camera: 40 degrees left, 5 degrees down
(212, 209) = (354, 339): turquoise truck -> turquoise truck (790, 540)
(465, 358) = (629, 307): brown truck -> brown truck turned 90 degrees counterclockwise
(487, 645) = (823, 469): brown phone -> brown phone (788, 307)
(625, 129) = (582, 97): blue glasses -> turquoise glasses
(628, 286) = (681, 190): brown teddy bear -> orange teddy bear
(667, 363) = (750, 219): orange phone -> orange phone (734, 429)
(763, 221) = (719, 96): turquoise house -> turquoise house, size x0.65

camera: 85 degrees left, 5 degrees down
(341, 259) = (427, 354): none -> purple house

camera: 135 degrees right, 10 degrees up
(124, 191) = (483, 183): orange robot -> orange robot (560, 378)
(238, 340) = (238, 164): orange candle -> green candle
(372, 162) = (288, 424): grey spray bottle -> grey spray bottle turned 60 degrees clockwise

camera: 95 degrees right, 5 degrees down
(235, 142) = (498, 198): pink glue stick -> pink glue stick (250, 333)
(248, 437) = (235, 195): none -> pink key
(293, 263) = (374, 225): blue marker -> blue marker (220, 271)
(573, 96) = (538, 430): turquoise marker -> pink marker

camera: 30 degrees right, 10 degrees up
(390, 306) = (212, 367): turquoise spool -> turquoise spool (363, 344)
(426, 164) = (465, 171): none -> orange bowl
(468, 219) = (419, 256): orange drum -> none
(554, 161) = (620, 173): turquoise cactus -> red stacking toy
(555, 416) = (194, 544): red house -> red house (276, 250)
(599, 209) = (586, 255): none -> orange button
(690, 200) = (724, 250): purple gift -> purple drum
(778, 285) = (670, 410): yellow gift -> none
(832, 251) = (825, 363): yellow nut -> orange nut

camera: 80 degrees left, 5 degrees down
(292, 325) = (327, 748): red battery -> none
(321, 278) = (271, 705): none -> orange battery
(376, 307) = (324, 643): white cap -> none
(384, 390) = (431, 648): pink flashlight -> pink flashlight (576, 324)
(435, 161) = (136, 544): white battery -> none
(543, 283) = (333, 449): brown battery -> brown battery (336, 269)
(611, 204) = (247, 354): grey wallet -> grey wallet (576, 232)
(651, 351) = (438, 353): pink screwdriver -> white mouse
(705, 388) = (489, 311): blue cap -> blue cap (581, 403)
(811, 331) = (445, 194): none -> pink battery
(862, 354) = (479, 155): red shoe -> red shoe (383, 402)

* **Task requirements**
Determine the number of lines in the listing that contain the word "down", and respond with nothing but that number.

* **Response**
4